What lines below hold the string "cone"? Copy them all.

• [EXERCISE MATERIAL]:
----

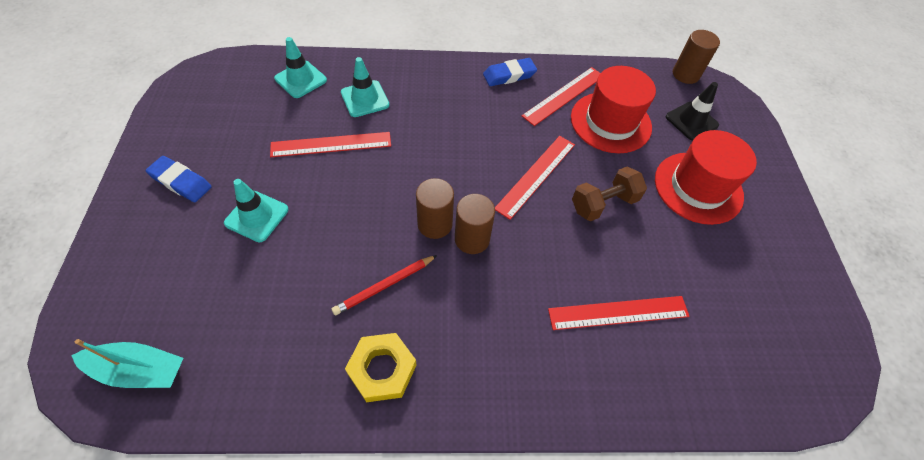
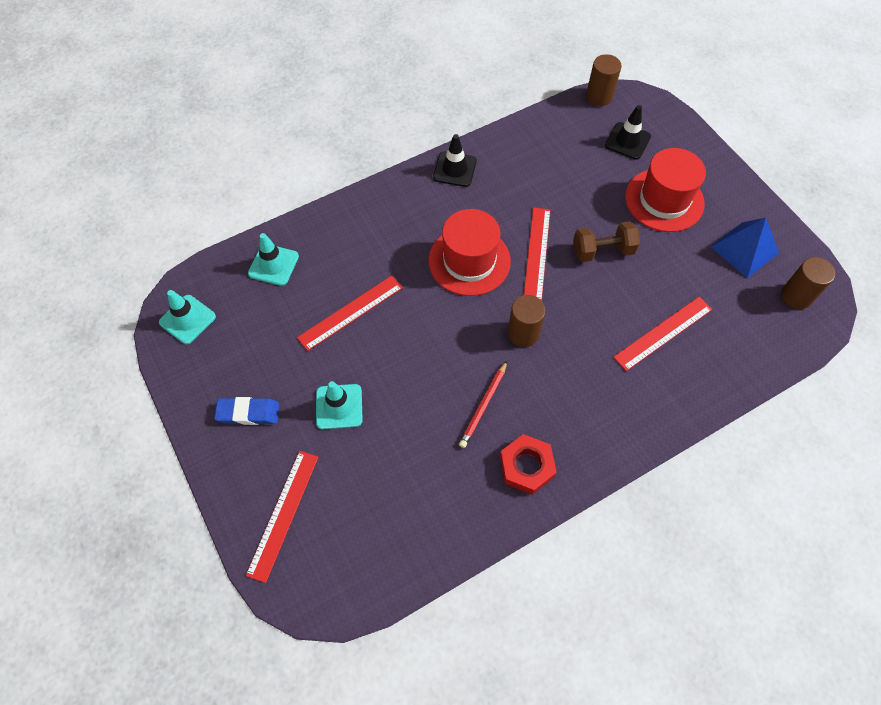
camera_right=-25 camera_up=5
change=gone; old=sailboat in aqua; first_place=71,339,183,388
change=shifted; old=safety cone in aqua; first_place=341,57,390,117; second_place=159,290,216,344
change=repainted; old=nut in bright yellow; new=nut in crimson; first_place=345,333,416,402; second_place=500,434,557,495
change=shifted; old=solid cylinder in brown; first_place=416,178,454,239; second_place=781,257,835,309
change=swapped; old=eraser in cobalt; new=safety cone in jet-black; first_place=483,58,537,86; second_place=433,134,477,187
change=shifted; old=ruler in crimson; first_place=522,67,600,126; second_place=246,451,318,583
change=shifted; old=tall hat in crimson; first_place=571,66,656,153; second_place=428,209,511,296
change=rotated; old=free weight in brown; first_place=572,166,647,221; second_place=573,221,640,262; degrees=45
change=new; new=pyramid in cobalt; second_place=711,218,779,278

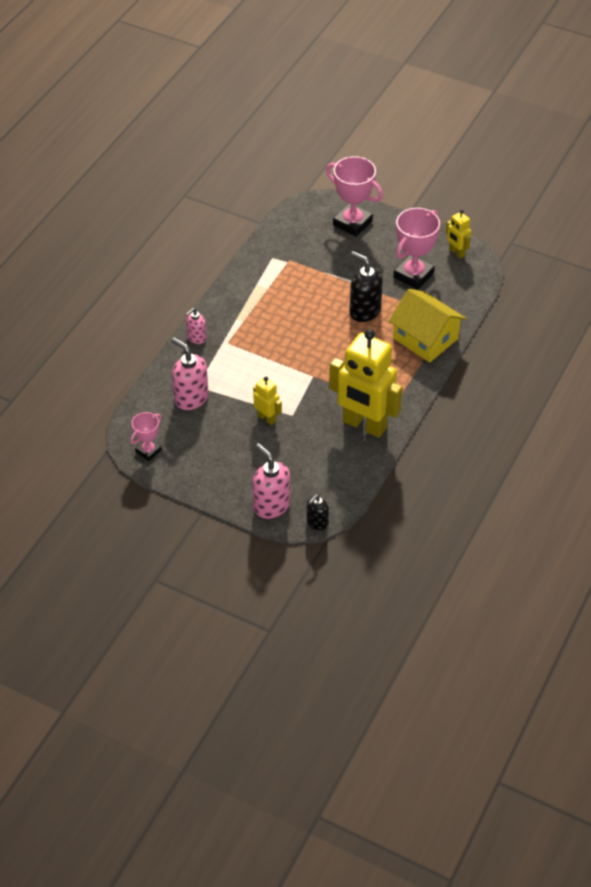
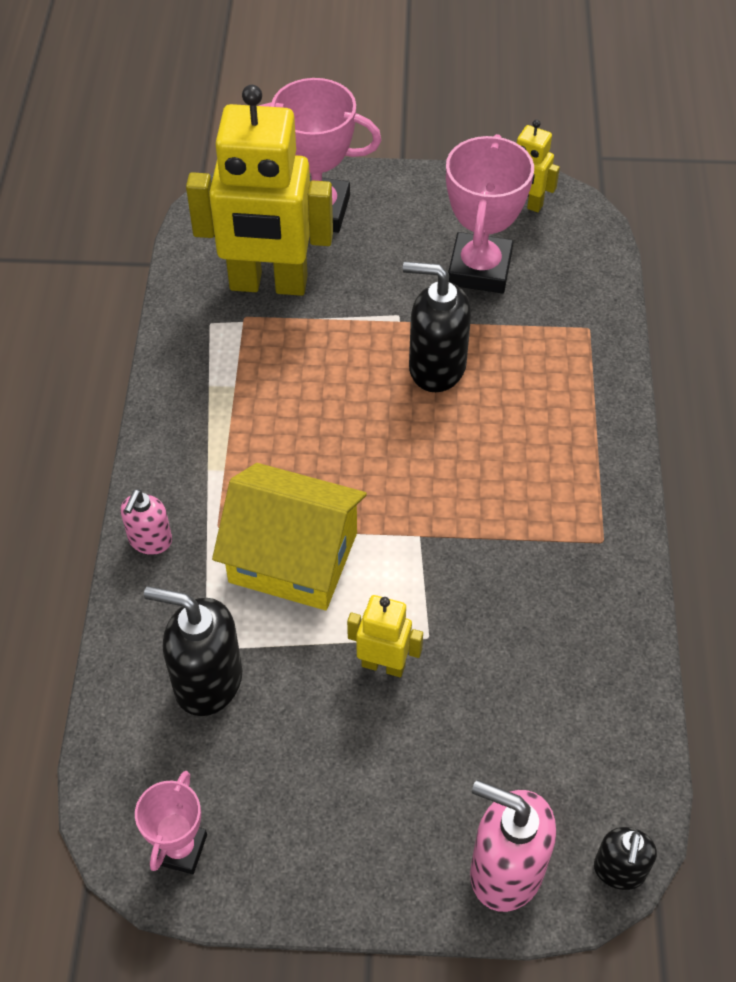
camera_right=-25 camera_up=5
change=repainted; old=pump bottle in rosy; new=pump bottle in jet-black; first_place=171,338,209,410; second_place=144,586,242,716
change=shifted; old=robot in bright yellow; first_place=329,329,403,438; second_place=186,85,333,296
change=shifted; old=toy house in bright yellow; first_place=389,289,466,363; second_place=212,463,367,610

----

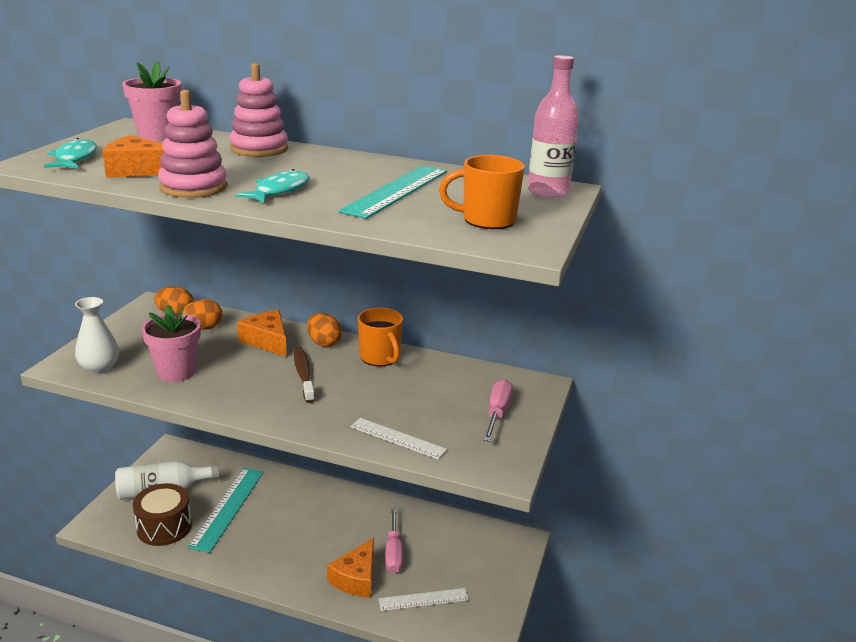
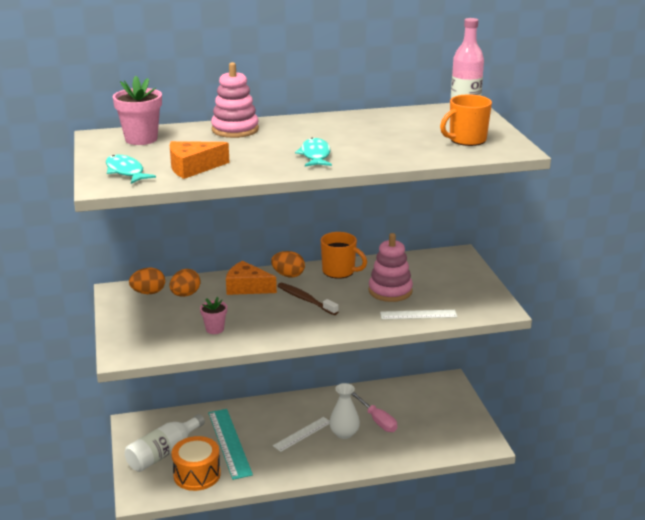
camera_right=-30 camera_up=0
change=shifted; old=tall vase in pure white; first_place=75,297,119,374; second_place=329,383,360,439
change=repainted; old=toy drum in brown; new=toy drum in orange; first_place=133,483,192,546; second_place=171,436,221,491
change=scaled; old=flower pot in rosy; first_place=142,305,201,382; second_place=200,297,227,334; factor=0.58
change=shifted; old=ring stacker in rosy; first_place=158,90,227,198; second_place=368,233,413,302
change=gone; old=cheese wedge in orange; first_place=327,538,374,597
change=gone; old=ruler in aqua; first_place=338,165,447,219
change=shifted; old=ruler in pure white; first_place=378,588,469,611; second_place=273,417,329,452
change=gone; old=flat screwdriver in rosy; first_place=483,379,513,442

----

• [RESULT OF THIS TASK]:
change=shifted; old=safety cone in aqua; first_place=341,57,390,117; second_place=159,290,216,344
change=swapped; old=eraser in cobalt; new=safety cone in jet-black; first_place=483,58,537,86; second_place=433,134,477,187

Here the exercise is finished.